Locate every line in the listing containing the string "acciaccatura" and copy each of those lines.

━━━━━ RECORDS TO USE ━━━━━

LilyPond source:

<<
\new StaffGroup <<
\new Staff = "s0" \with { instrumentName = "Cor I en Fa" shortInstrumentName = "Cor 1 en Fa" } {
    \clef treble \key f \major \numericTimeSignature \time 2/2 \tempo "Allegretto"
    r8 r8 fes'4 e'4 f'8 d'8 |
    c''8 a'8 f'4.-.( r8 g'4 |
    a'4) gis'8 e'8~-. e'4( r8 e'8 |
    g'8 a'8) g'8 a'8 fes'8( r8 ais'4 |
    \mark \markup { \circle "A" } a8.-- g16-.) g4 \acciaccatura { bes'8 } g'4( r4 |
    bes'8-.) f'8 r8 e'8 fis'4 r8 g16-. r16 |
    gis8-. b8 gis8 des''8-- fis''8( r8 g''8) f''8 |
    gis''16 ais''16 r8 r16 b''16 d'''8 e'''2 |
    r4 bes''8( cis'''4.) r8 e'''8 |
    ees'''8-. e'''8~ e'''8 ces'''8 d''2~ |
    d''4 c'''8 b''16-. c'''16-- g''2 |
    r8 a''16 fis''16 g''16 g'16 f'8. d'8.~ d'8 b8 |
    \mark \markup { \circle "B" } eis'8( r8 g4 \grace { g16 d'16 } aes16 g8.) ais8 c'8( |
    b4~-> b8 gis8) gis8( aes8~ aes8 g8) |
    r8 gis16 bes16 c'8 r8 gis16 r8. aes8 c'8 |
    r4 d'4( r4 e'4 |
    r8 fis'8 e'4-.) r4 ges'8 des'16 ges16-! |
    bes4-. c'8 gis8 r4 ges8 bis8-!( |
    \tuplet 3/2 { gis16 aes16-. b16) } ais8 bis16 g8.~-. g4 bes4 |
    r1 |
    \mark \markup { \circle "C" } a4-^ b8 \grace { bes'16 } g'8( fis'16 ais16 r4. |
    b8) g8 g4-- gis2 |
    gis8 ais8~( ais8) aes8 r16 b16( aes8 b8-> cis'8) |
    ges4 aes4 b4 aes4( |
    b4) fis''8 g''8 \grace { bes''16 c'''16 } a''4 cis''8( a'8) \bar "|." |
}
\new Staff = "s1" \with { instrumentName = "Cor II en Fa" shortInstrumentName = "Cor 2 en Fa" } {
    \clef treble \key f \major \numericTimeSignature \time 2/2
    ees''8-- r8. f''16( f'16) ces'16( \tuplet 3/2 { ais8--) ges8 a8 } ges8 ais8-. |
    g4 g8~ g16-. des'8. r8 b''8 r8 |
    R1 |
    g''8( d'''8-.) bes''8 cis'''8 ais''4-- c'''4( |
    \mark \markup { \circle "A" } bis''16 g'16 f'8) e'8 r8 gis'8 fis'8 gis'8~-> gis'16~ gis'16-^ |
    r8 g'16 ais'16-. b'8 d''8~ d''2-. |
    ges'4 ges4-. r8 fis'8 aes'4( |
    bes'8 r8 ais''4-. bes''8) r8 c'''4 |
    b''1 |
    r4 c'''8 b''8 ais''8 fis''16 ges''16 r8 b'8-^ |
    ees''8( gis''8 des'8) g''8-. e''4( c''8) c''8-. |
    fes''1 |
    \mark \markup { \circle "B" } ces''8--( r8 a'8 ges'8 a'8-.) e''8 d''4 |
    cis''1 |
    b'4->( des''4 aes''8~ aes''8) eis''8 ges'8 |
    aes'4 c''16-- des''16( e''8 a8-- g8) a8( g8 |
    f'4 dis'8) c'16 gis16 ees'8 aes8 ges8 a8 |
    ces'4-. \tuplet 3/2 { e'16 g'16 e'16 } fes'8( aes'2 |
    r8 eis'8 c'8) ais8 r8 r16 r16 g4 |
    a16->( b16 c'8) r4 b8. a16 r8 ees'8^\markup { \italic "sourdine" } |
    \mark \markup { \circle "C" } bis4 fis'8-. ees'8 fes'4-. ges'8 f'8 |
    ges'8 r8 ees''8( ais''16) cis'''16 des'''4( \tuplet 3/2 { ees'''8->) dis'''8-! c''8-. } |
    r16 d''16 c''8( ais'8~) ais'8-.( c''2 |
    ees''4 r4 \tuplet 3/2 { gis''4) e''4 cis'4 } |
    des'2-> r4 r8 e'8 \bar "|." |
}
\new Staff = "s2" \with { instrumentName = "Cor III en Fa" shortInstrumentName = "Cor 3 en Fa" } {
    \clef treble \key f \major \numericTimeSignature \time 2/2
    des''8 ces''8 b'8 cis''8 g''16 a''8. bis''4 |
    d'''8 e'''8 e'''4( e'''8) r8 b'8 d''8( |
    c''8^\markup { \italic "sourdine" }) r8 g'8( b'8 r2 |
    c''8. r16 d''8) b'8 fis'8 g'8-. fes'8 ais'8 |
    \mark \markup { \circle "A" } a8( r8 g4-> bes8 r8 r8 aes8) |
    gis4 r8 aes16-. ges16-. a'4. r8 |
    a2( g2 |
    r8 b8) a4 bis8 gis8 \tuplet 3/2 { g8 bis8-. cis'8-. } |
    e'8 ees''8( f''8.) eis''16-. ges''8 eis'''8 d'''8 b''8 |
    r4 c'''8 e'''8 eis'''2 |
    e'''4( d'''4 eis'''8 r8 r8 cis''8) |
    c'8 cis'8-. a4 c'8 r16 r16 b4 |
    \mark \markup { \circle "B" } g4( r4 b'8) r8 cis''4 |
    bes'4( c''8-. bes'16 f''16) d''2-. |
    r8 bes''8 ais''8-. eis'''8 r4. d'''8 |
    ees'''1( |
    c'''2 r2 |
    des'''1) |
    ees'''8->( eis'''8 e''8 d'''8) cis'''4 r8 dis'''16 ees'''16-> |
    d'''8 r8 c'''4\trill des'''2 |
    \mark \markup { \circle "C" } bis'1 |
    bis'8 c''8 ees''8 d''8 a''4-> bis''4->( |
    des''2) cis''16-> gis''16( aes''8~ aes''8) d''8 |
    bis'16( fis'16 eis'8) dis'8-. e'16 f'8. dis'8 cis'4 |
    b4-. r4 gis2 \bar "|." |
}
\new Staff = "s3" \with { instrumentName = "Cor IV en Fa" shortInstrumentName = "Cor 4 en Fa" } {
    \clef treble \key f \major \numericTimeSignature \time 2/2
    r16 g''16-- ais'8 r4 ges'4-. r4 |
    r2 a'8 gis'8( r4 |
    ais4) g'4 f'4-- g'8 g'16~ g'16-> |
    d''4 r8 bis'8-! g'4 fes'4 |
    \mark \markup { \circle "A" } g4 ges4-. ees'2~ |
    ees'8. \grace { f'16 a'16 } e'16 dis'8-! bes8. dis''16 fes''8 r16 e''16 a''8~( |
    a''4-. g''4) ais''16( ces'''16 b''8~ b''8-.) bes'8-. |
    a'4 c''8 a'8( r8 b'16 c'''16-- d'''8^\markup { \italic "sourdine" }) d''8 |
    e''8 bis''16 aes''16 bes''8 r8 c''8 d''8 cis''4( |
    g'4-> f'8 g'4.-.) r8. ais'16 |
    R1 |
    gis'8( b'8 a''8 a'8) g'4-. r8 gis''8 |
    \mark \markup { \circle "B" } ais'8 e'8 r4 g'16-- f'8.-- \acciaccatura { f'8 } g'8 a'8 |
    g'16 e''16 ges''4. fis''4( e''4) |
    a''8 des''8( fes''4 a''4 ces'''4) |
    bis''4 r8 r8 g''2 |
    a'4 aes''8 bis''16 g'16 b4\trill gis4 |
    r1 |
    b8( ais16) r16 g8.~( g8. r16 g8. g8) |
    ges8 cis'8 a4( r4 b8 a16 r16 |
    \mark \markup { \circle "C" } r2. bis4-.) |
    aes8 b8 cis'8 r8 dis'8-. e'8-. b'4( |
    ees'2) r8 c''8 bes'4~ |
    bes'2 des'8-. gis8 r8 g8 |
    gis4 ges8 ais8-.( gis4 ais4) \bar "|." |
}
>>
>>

━━━━━

EXERCISE SOLUTION =
    \mark \markup { \circle "A" } a8.-- g16-.) g4 \acciaccatura { bes'8 } g'4( r4 |
    \mark \markup { \circle "B" } ais'8 e'8 r4 g'16-- f'8.-- \acciaccatura { f'8 } g'8 a'8 |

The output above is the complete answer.